((

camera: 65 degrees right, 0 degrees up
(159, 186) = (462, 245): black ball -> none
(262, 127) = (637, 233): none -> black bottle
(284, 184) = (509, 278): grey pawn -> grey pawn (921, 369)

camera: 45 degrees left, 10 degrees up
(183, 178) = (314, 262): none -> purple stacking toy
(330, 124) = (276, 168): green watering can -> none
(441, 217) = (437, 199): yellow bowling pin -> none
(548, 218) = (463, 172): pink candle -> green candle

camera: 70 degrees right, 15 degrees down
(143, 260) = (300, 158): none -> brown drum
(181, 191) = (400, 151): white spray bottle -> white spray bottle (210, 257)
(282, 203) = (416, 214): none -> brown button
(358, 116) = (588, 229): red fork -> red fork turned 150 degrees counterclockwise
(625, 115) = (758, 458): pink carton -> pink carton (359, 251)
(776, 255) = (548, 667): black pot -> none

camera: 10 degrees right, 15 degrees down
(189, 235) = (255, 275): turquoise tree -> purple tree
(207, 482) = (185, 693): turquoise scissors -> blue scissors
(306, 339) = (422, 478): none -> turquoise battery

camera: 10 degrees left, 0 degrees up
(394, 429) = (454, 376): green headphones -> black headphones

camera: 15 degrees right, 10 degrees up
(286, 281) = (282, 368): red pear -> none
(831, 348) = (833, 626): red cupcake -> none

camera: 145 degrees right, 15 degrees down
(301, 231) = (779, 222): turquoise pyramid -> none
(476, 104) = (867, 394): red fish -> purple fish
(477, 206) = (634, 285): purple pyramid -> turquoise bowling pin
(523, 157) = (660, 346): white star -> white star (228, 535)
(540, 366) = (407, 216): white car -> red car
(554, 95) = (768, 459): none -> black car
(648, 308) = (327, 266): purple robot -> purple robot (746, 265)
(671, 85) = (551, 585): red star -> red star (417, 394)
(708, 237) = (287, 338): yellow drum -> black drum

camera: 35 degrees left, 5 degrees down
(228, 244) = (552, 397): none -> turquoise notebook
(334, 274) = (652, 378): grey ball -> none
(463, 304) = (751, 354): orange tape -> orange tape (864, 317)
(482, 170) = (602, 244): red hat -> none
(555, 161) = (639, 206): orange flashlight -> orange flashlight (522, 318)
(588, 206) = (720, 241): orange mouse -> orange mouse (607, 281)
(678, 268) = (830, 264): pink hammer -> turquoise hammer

))

Exercise ->
Among the lines above, which ones hold the string "camera"? Show them.

Response below ->
camera: 65 degrees right, 0 degrees up
camera: 45 degrees left, 10 degrees up
camera: 70 degrees right, 15 degrees down
camera: 10 degrees right, 15 degrees down
camera: 10 degrees left, 0 degrees up
camera: 15 degrees right, 10 degrees up
camera: 145 degrees right, 15 degrees down
camera: 35 degrees left, 5 degrees down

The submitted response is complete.